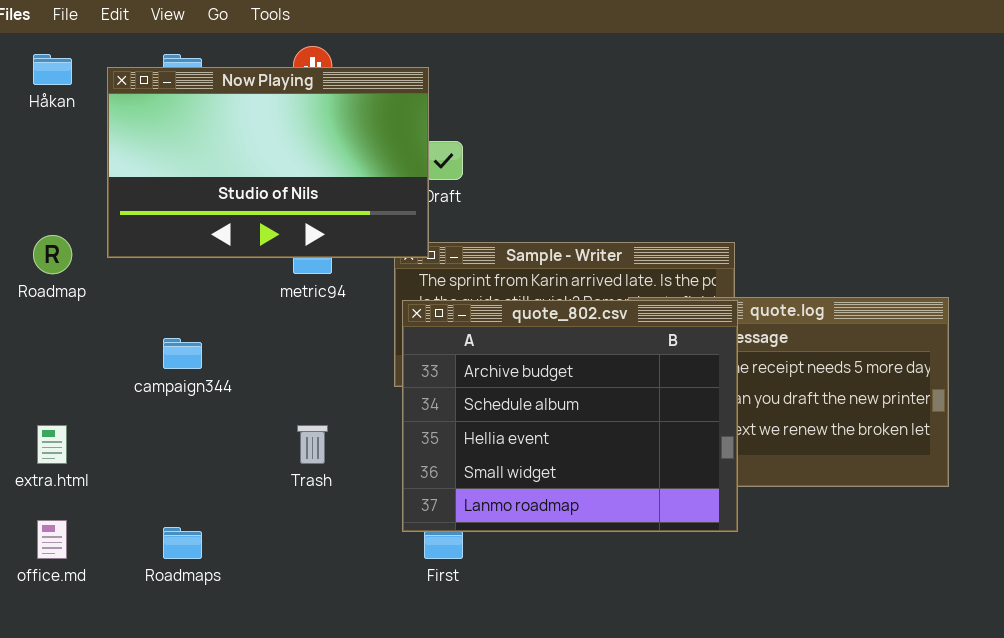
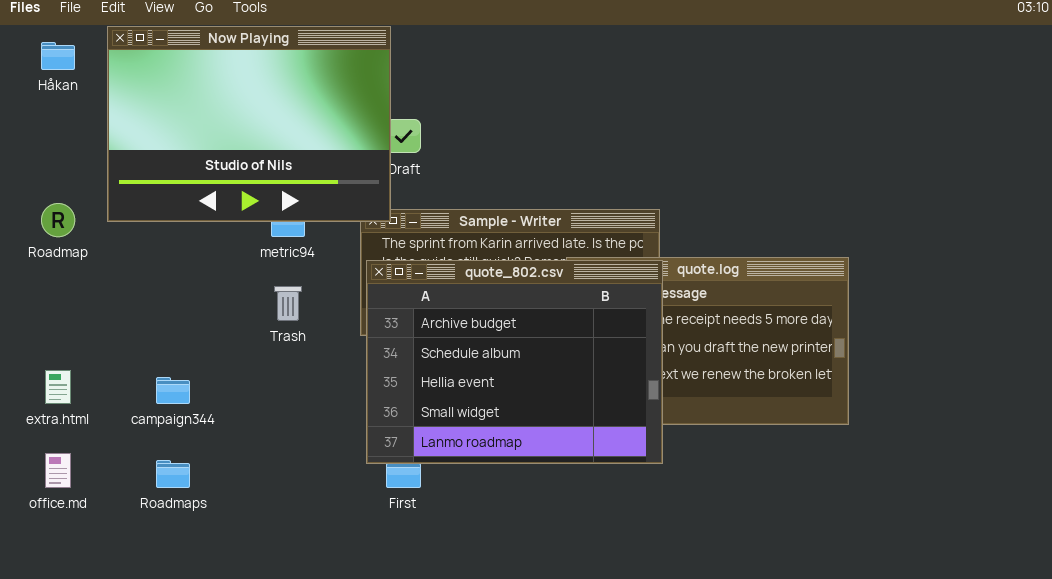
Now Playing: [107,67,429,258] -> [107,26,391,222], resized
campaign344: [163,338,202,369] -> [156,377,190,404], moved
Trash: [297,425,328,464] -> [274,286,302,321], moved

* * *

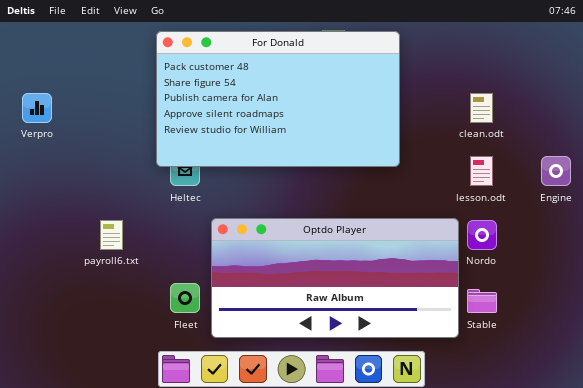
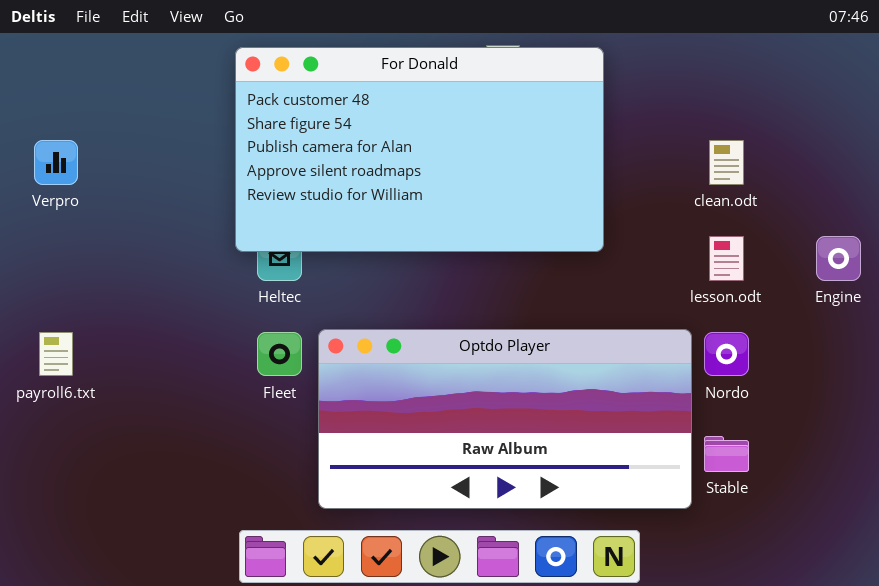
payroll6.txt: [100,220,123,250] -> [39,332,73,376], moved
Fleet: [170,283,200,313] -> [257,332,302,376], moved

> **TASK DIRECTIONS**
Show the lines above that have the word "moved".

> **WRITTEN RESPONSE**
campaign344: [163,338,202,369] -> [156,377,190,404], moved
Trash: [297,425,328,464] -> [274,286,302,321], moved
payroll6.txt: [100,220,123,250] -> [39,332,73,376], moved
Fleet: [170,283,200,313] -> [257,332,302,376], moved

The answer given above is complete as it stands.